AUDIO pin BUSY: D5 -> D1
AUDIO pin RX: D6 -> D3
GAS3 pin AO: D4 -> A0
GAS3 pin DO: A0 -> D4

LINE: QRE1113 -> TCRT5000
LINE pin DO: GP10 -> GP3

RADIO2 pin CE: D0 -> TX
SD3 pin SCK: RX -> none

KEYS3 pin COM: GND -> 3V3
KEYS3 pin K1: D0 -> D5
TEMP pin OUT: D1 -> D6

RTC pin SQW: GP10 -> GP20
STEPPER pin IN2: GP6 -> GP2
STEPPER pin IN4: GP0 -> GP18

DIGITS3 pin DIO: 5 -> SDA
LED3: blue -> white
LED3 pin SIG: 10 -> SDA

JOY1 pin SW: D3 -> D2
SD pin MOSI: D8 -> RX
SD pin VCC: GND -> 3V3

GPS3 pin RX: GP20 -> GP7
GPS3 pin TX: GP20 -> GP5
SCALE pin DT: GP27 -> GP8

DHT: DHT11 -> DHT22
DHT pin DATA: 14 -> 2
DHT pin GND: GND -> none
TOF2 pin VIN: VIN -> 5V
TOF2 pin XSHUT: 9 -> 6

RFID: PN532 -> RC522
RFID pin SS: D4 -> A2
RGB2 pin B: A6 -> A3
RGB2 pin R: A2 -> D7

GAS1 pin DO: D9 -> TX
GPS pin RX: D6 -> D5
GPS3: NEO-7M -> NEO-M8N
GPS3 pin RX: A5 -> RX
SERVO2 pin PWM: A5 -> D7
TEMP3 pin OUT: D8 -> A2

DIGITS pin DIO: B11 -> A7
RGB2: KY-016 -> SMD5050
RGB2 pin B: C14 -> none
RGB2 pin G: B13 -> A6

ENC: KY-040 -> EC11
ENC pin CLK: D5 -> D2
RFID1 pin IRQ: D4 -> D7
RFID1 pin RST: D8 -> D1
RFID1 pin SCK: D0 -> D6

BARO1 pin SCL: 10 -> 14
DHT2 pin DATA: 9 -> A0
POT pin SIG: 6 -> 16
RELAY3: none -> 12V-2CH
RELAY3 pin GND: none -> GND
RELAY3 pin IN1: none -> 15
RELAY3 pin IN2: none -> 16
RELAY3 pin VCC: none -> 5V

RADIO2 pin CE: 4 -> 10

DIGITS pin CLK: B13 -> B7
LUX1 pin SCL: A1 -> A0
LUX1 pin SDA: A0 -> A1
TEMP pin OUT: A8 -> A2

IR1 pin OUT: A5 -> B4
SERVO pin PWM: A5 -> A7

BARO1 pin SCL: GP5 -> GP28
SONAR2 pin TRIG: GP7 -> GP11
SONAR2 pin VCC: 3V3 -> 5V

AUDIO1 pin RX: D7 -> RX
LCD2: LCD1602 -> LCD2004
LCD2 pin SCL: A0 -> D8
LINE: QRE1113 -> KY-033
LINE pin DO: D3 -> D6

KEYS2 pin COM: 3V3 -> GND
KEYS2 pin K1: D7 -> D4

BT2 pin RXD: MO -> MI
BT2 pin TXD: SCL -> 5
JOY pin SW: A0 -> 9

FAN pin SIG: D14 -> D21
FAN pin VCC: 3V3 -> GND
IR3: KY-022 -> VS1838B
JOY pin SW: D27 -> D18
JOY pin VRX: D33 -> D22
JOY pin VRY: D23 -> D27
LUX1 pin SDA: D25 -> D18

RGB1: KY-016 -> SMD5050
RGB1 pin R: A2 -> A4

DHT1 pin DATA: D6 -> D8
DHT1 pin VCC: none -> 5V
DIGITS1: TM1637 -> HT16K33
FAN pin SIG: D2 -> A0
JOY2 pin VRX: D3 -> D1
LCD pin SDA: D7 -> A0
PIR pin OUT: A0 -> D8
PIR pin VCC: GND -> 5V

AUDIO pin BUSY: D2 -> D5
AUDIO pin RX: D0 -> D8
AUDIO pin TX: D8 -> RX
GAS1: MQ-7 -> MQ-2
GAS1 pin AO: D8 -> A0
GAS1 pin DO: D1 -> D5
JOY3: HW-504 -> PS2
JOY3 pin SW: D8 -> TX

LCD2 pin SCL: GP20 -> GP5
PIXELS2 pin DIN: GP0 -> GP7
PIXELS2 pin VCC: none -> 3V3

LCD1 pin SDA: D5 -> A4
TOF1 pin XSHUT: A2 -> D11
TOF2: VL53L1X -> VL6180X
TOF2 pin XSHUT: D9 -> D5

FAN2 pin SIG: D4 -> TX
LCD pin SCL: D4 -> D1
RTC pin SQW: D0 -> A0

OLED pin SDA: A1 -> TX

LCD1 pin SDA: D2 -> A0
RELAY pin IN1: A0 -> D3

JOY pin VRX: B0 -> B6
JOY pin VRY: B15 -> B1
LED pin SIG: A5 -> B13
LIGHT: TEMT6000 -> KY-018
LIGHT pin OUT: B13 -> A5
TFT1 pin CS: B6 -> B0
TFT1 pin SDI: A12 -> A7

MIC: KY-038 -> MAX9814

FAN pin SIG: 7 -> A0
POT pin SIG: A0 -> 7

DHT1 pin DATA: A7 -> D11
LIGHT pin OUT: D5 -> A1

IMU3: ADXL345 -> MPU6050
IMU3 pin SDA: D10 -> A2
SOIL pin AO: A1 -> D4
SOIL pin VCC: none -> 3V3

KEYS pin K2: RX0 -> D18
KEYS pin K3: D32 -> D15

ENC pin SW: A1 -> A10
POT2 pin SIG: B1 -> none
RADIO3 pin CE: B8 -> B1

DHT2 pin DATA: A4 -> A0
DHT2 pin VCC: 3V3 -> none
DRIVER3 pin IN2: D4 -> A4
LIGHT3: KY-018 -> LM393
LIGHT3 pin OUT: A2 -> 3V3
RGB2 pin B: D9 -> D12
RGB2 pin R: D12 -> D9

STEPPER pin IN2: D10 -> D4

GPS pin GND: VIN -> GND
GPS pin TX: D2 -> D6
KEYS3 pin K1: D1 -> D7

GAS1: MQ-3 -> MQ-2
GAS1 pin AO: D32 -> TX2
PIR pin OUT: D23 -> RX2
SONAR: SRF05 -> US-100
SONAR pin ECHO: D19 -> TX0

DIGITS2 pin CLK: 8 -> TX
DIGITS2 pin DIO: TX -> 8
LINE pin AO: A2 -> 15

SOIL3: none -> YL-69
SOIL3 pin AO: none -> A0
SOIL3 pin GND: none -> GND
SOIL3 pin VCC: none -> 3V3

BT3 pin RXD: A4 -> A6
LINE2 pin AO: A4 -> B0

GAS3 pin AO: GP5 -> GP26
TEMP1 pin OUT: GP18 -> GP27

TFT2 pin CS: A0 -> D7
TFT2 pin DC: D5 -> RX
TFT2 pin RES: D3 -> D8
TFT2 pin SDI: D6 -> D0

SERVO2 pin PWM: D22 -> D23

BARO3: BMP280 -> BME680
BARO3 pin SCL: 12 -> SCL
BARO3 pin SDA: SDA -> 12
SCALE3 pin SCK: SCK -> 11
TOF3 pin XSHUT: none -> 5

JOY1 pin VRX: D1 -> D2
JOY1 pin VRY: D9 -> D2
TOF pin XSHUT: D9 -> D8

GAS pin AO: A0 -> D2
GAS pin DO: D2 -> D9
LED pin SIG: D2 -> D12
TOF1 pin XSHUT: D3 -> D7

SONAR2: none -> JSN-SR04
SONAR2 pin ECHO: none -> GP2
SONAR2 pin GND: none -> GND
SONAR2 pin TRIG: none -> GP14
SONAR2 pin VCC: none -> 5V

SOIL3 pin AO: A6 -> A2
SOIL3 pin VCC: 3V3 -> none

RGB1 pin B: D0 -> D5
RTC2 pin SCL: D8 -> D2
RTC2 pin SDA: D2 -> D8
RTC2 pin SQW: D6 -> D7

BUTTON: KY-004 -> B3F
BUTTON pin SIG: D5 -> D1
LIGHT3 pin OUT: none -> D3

.....

EXERCISE
An answer is complete only when it holds every line above containing the string "STEPPER".

FINISHED EXERCISE
STEPPER pin IN2: GP6 -> GP2
STEPPER pin IN4: GP0 -> GP18
STEPPER pin IN2: D10 -> D4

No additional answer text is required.